*** Opening Dataset records ***
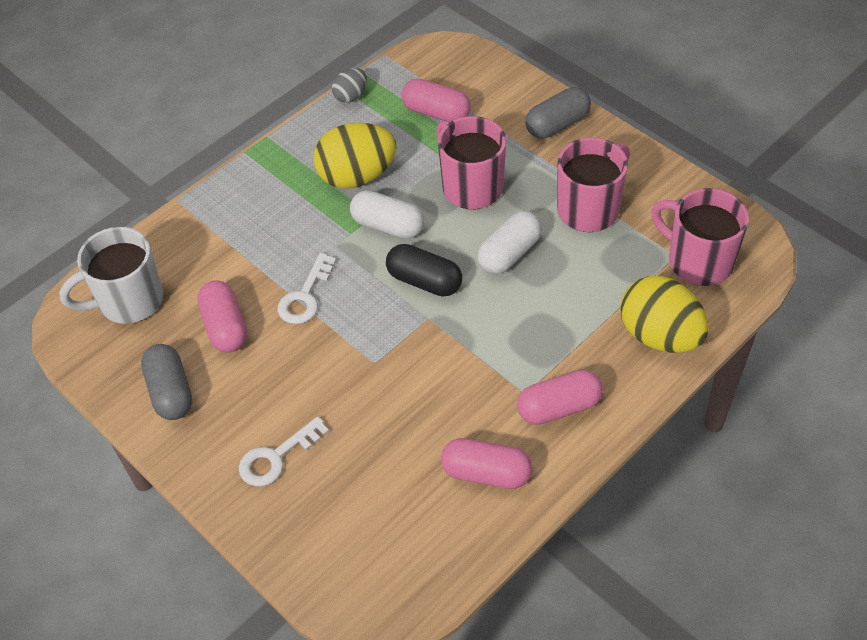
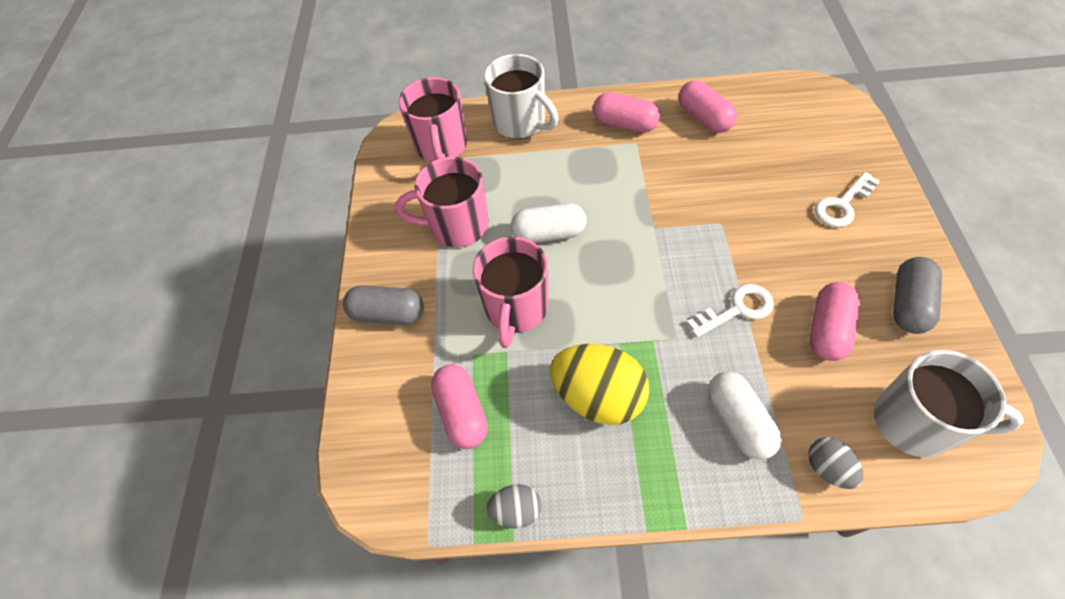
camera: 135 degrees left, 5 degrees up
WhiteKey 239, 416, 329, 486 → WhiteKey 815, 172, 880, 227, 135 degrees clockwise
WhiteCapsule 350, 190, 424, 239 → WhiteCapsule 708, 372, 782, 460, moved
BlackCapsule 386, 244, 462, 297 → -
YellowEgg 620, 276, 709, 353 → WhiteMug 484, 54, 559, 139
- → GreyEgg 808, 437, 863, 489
*** Closing Dataset records ***
> [Exercise]
Report every line of the records that contains the word "degrees".

> [Task response]
camera: 135 degrees left, 5 degrees up
WhiteKey 239, 416, 329, 486 → WhiteKey 815, 172, 880, 227, 135 degrees clockwise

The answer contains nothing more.